**Action item**
The entries that follow need to be printed exactly as they are, minus any pictures.

_____

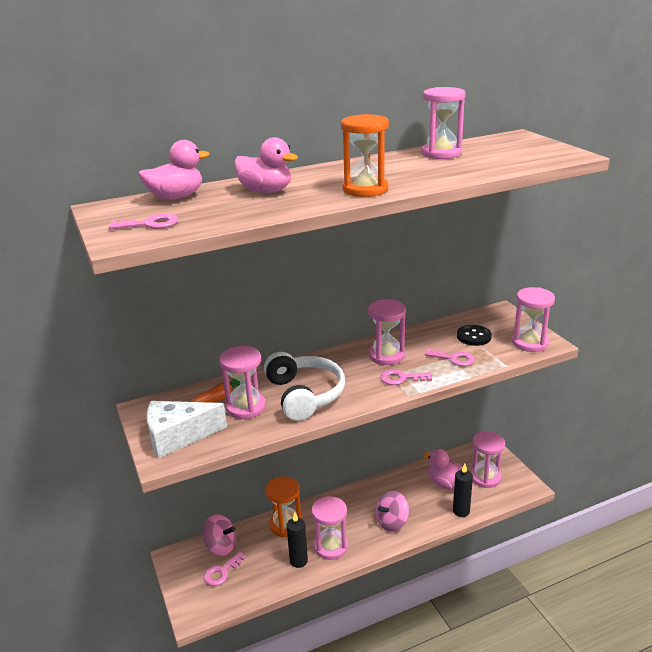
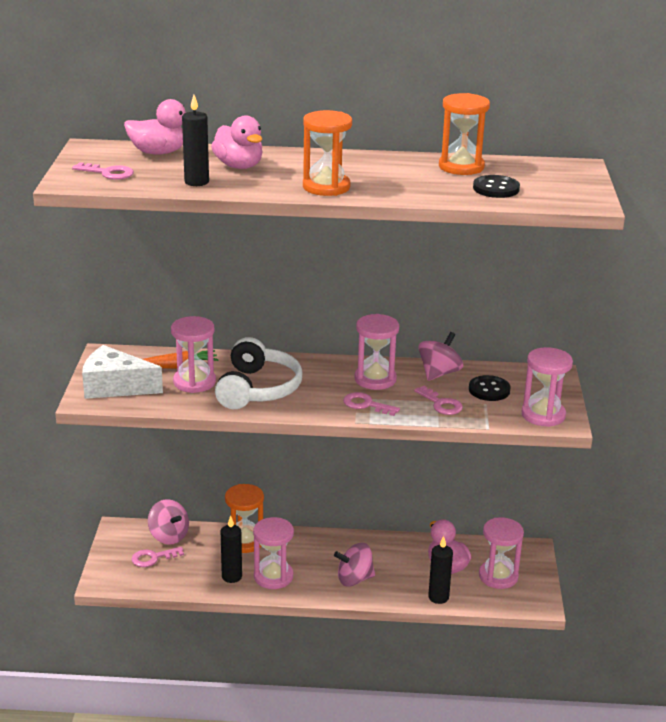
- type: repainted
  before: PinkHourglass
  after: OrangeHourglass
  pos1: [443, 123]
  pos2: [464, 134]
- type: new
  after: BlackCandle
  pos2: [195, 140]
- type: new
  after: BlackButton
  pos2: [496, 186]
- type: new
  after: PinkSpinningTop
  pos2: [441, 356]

_____

**Your response**
- type: repainted
  before: PinkHourglass
  after: OrangeHourglass
  pos1: [443, 123]
  pos2: [464, 134]
- type: new
  after: BlackCandle
  pos2: [195, 140]
- type: new
  after: BlackButton
  pos2: [496, 186]
- type: new
  after: PinkSpinningTop
  pos2: [441, 356]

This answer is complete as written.